Your assignment: Reproduce the entries. Each one must match the original exactly.

Source data:

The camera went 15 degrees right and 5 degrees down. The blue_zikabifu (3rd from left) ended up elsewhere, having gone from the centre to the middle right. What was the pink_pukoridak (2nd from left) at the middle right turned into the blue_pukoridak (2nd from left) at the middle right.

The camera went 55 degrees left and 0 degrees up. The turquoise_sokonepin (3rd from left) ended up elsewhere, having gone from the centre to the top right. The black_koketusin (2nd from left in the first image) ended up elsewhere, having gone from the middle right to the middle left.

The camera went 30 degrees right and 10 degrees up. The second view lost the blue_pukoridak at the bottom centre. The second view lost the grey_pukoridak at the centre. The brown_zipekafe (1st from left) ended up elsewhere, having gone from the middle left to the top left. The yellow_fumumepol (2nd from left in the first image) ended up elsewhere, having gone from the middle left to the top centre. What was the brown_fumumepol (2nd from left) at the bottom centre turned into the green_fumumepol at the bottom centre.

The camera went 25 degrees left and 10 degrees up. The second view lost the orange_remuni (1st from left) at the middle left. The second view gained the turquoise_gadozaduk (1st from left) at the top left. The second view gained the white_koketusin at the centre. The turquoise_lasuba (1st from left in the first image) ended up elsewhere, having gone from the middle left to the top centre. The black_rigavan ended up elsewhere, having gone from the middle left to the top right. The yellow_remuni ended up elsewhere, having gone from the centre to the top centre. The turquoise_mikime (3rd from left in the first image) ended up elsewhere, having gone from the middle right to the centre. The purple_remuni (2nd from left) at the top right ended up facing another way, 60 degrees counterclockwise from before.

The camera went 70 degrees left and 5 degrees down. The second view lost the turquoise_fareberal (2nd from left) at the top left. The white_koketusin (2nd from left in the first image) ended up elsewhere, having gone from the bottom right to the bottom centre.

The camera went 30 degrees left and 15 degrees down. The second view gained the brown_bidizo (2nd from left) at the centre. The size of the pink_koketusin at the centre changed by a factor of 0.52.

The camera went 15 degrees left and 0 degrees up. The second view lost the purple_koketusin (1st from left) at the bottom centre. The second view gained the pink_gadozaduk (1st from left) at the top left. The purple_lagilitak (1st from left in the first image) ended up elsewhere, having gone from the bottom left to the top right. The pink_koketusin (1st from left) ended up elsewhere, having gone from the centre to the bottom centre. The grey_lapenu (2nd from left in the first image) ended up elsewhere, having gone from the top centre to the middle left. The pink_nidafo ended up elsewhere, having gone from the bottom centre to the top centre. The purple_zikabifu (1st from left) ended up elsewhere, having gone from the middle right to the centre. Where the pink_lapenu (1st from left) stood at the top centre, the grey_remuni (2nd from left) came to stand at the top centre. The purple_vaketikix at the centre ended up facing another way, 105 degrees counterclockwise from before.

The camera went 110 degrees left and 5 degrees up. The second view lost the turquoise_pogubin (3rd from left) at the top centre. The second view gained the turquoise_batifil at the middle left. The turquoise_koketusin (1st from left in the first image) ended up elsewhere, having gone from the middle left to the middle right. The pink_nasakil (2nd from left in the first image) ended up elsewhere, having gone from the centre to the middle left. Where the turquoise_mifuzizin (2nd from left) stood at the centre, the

Exercise result:
The camera went 15 degrees right and 5 degrees down. The blue_zikabifu (3rd from left) ended up elsewhere, having gone from the centre to the middle right. What was the pink_pukoridak (2nd from left) at the middle right turned into the blue_pukoridak (2nd from left) at the middle right.

The camera went 55 degrees left and 0 degrees up. The turquoise_sokonepin (3rd from left) ended up elsewhere, having gone from the centre to the top right. The black_koketusin (2nd from left in the first image) ended up elsewhere, having gone from the middle right to the middle left.

The camera went 30 degrees right and 10 degrees up. The second view lost the blue_pukoridak at the bottom centre. The second view lost the grey_pukoridak at the centre. The brown_zipekafe (1st from left) ended up elsewhere, having gone from the middle left to the top left. The yellow_fumumepol (2nd from left in the first image) ended up elsewhere, having gone from the middle left to the top centre. What was the brown_fumumepol (2nd from left) at the bottom centre turned into the green_fumumepol at the bottom centre.

The camera went 25 degrees left and 10 degrees up. The second view lost the orange_remuni (1st from left) at the middle left. The second view gained the turquoise_gadozaduk (1st from left) at the top left. The second view gained the white_koketusin at the centre. The turquoise_lasuba (1st from left in the first image) ended up elsewhere, having gone from the middle left to the top centre. The black_rigavan ended up elsewhere, having gone from the middle left to the top right. The yellow_remuni ended up elsewhere, having gone from the centre to the top centre. The turquoise_mikime (3rd from left in the first image) ended up elsewhere, having gone from the middle right to the centre. The purple_remuni (2nd from left) at the top right ended up facing another way, 60 degrees counterclockwise from before.

The camera went 70 degrees left and 5 degrees down. The second view lost the turquoise_fareberal (2nd from left) at the top left. The white_koketusin (2nd from left in the first image) ended up elsewhere, having gone from the bottom right to the bottom centre.

The camera went 30 degrees left and 15 degrees down. The second view gained the brown_bidizo (2nd from left) at the centre. The size of the pink_koketusin at the centre changed by a factor of 0.52.

The camera went 15 degrees left and 0 degrees up. The second view lost the purple_koketusin (1st from left) at the bottom centre. The second view gained the pink_gadozaduk (1st from left) at the top left. The purple_lagilitak (1st from left in the first image) ended up elsewhere, having gone from the bottom left to the top right. The pink_koketusin (1st from left) ended up elsewhere, having gone from the centre to the bottom centre. The grey_lapenu (2nd from left in the first image) ended up elsewhere, having gone from the top centre to the middle left. The pink_nidafo ended up elsewhere, having gone from the bottom centre to the top centre. The purple_zikabifu (1st from left) ended up elsewhere, having gone from the middle right to the centre. Where the pink_lapenu (1st from left) stood at the top centre, the grey_remuni (2nd from left) came to stand at the top centre. The purple_vaketikix at the centre ended up facing another way, 105 degrees counterclockwise from before.

The camera went 110 degrees left and 5 degrees up. The second view lost the turquoise_pogubin (3rd from left) at the top centre. The second view gained the turquoise_batifil at the middle left. The turquoise_koketusin (1st from left in the first image) ended up elsewhere, having gone from the middle left to the middle right. The pink_nasakil (2nd from left in the first image) ended up elsewhere, having gone from the centre to the middle left. Where the turquoise_mifuzizin (2nd from left) stood at the centre, the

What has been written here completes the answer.